* REQUIRED WORK
Pictures must be left out. Print the lines from the beginning of the material through the line holding "menu78: [1650,945,1705,989] ->", exactly and nothing else.

* SUPPLIED DATA
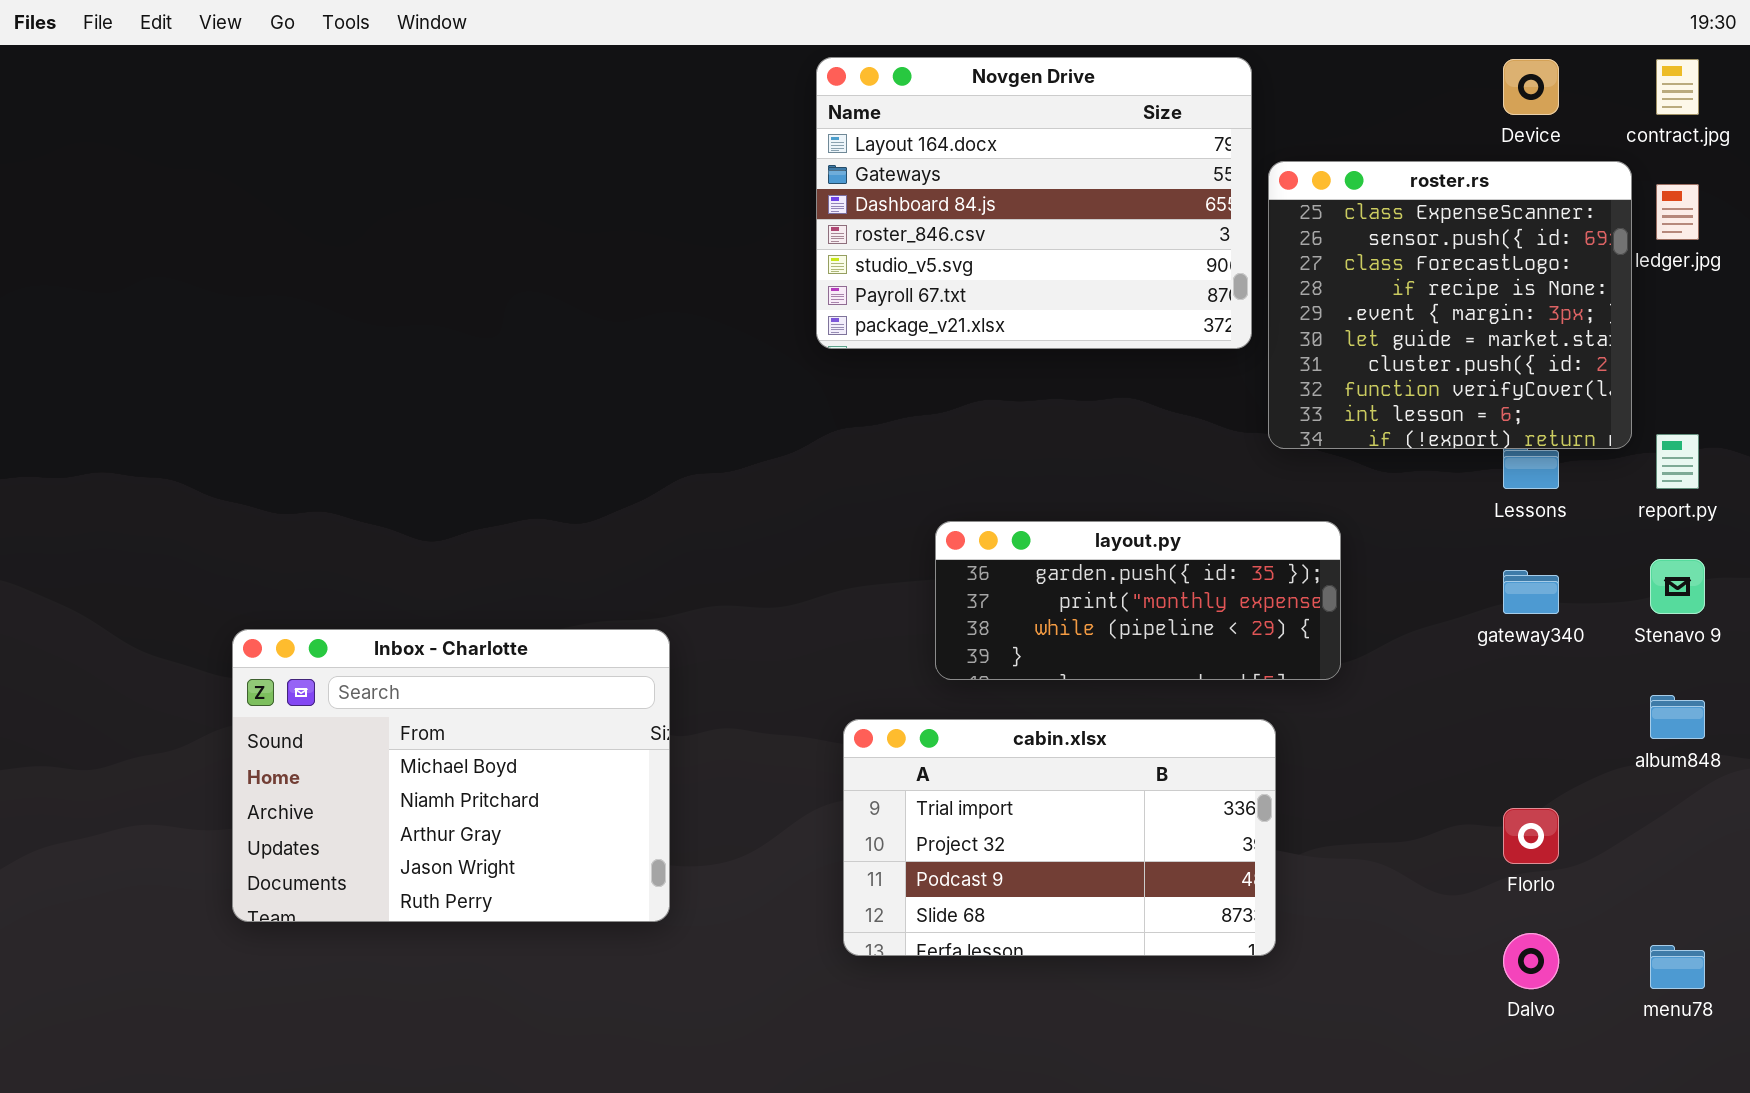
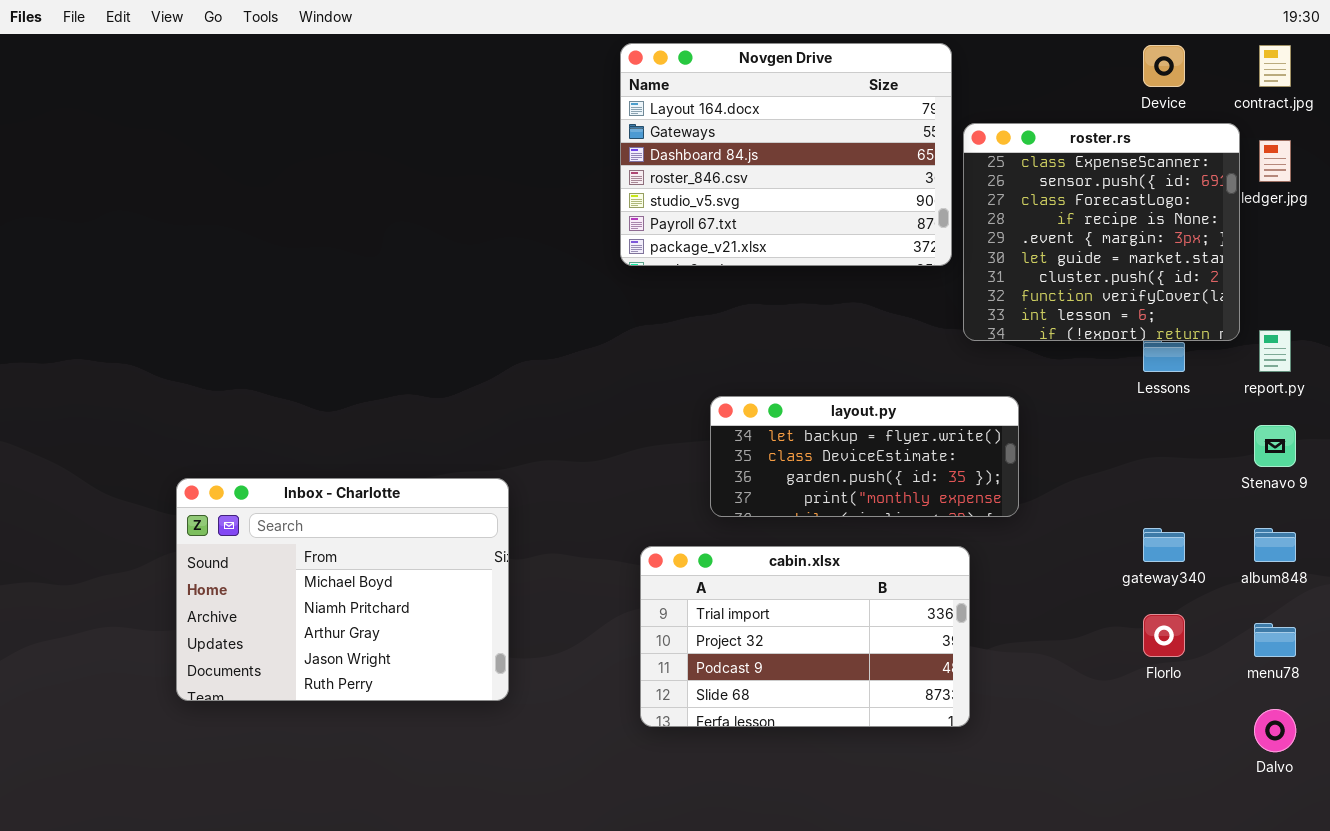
layout.py: [935,521,1341,680] -> [710,396,1019,517], scrolled up 2 rows
gateway340: [1503,570,1559,614] -> [1143,528,1185,562], moved
Dalvo: [1503,933,1559,989] -> [1254,709,1296,752], moved
menu78: [1650,945,1705,989] -> [1254,623,1296,657], moved

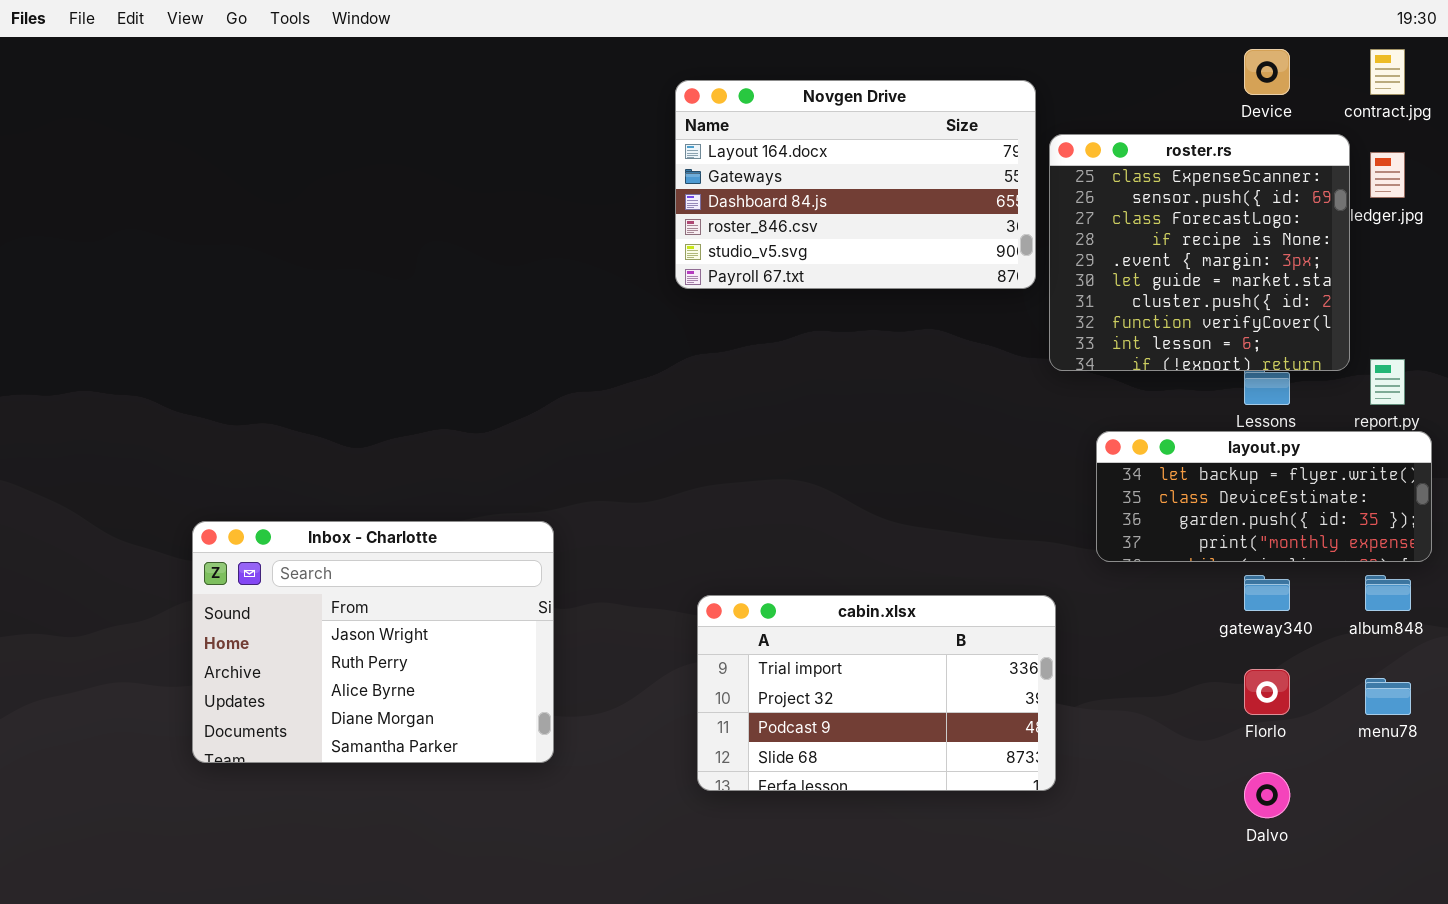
Novgen Drive: [620,43,952,266] -> [675,80,1036,289], resized
layout.py: [710,396,1019,517] -> [1096,431,1432,562], moved
Inbox - Charlotte: [176,478,509,701] -> [192,521,554,763], scrolled down 3 rows
Dalvo: [1254,709,1296,752] -> [1244,772,1290,818], moved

* SOLVED EXERCISE
layout.py: [935,521,1341,680] -> [710,396,1019,517], scrolled up 2 rows
gateway340: [1503,570,1559,614] -> [1143,528,1185,562], moved
Dalvo: [1503,933,1559,989] -> [1254,709,1296,752], moved
menu78: [1650,945,1705,989] -> [1254,623,1296,657], moved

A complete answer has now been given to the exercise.